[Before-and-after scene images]
▬▬▬▬▬▬
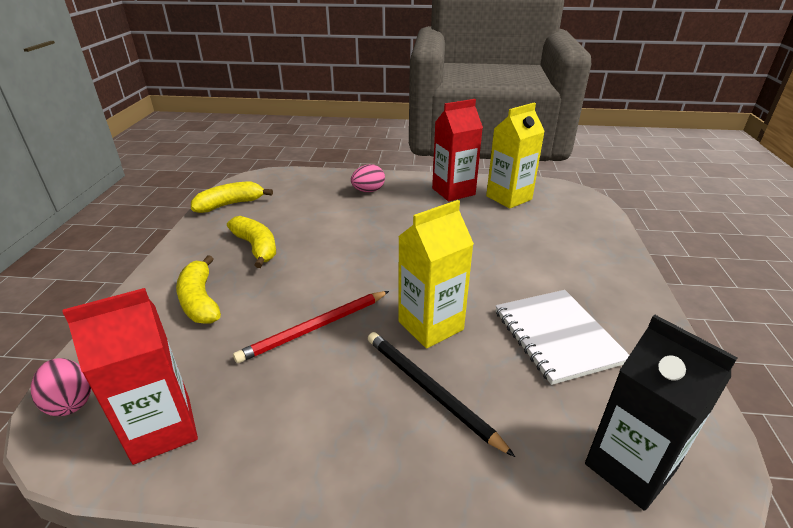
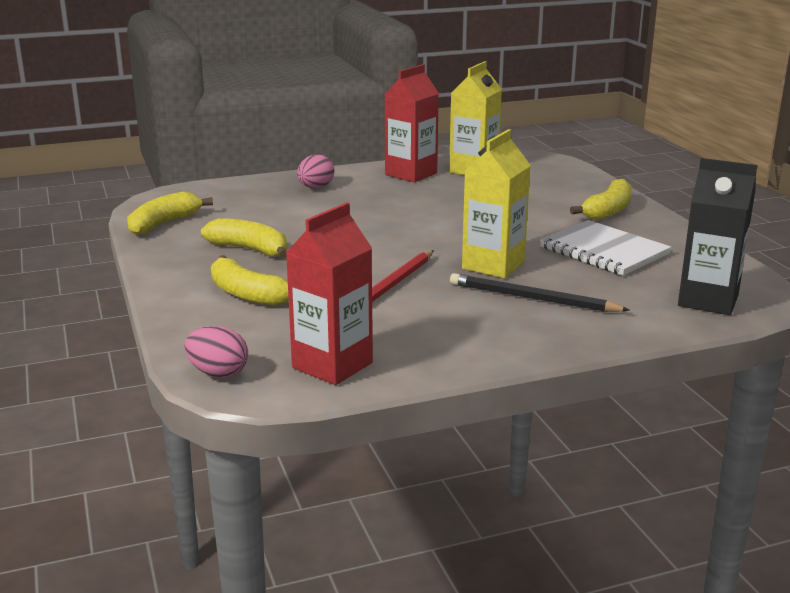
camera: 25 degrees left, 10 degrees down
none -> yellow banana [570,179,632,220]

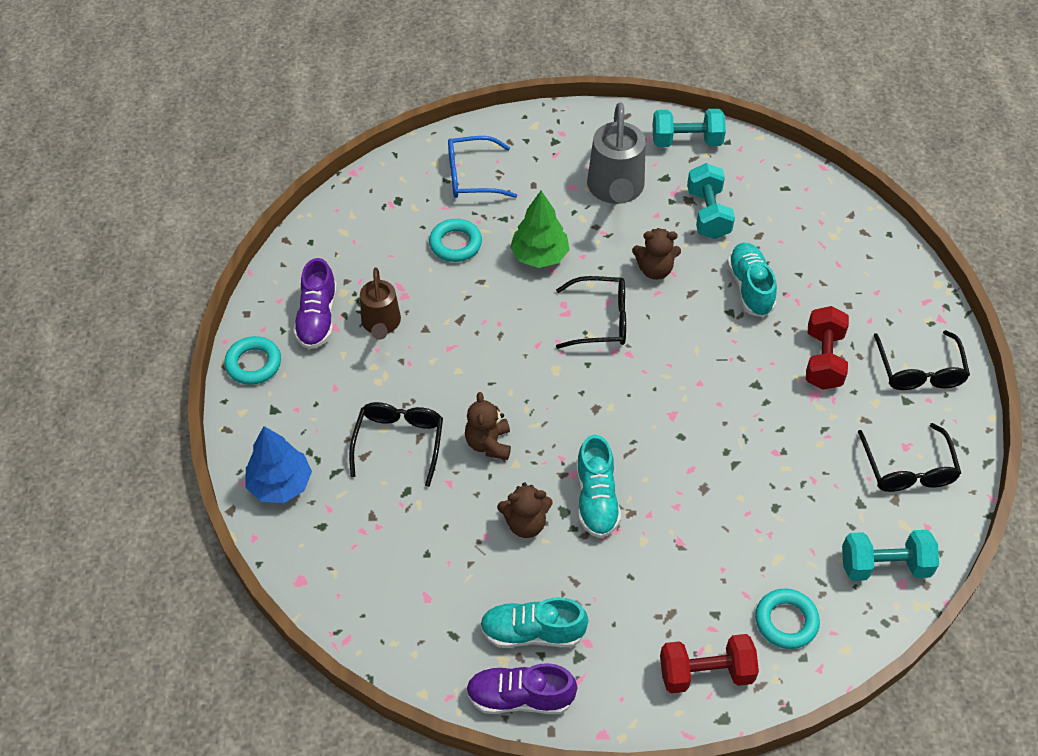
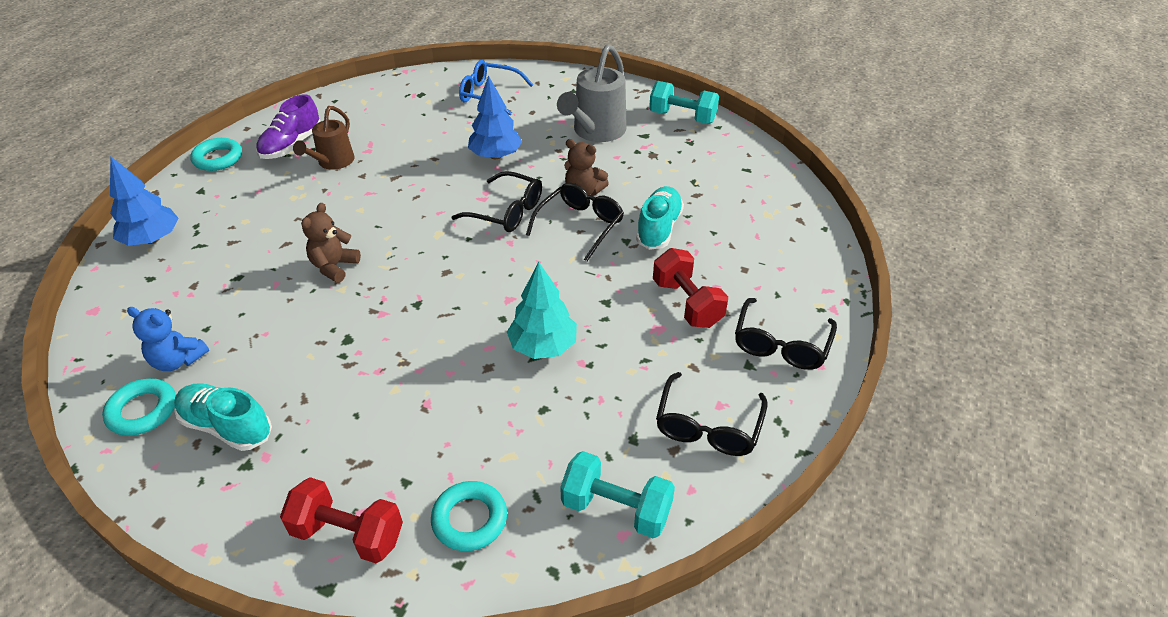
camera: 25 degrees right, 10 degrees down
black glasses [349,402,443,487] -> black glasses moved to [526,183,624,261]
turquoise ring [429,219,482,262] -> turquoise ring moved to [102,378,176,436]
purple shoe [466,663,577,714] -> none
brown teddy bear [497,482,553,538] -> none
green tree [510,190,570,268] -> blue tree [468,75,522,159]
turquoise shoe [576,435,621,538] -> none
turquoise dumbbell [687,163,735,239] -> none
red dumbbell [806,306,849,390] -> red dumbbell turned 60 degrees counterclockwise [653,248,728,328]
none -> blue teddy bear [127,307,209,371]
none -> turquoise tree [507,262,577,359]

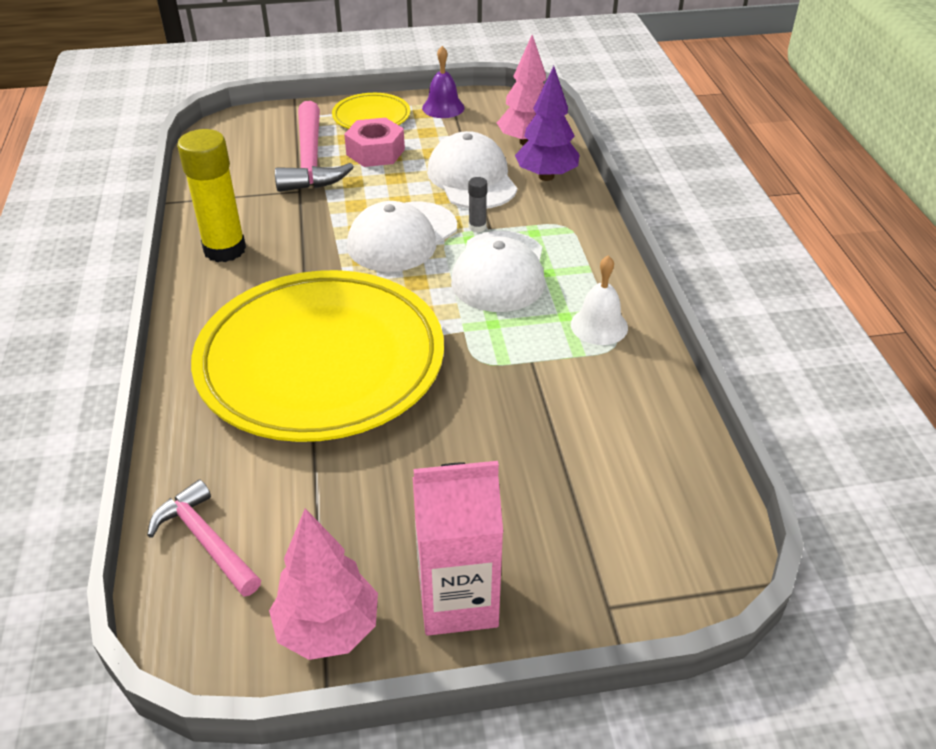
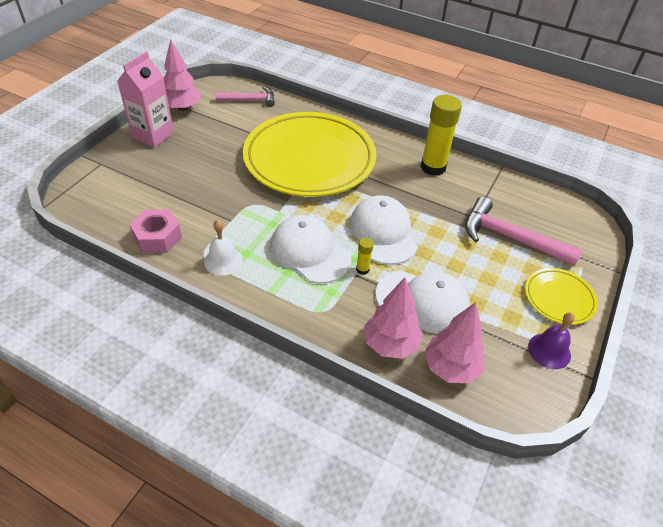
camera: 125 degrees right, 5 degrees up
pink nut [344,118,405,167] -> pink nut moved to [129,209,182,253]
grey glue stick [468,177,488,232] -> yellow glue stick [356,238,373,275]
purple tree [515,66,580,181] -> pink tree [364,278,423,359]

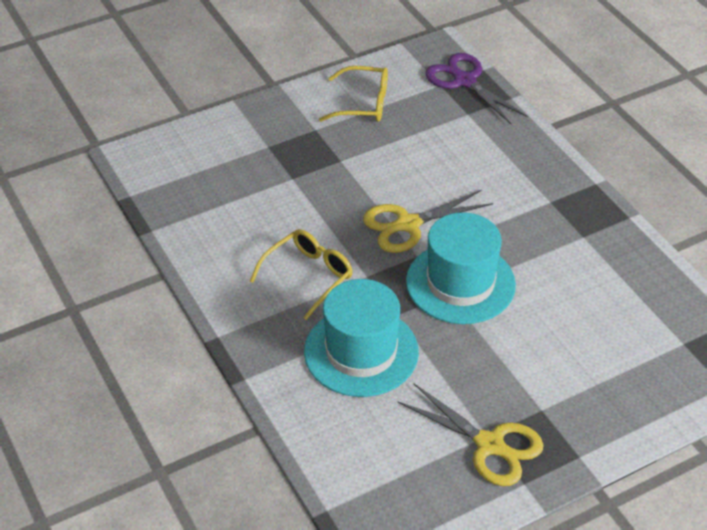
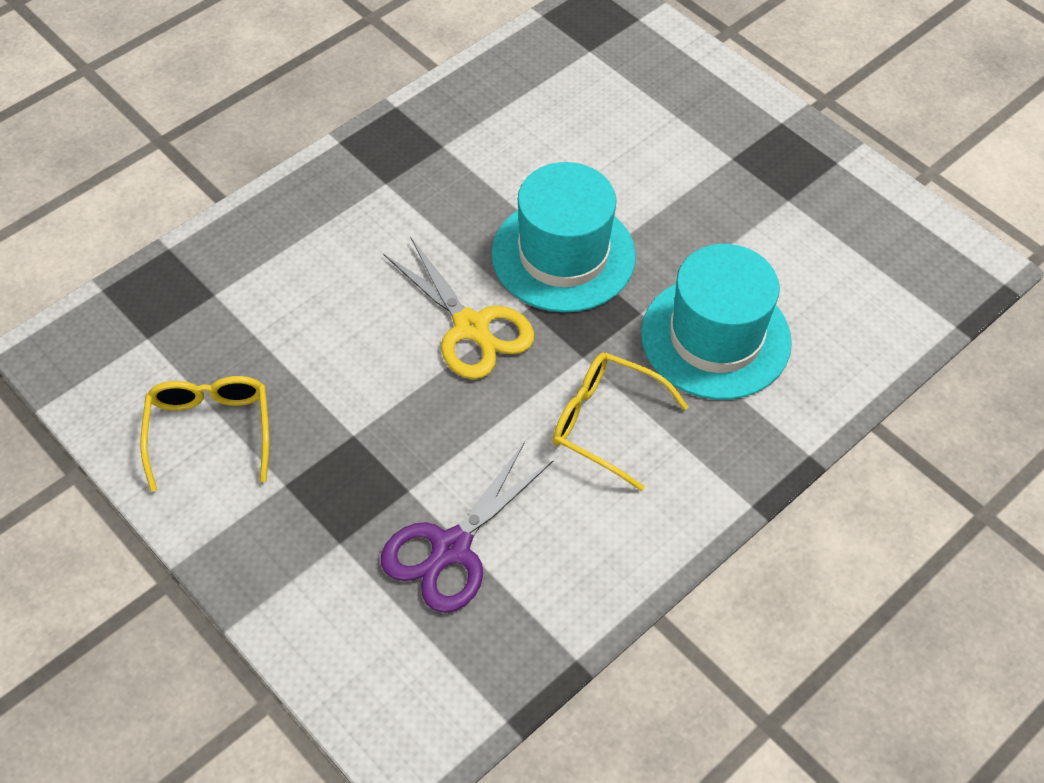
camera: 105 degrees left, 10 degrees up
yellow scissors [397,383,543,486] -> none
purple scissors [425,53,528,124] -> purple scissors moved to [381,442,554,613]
▬▬▬▬▬▬
What to work on: The answer consists of the lines from the one holding "camera: 125 degrees right, 5 degrees up" to the end of the records, inclusive, restated exactly and without pictures.

Output for this exercise:
camera: 125 degrees right, 5 degrees up
pink nut [344,118,405,167] -> pink nut moved to [129,209,182,253]
grey glue stick [468,177,488,232] -> yellow glue stick [356,238,373,275]
purple tree [515,66,580,181] -> pink tree [364,278,423,359]

camera: 105 degrees left, 10 degrees up
yellow scissors [397,383,543,486] -> none
purple scissors [425,53,528,124] -> purple scissors moved to [381,442,554,613]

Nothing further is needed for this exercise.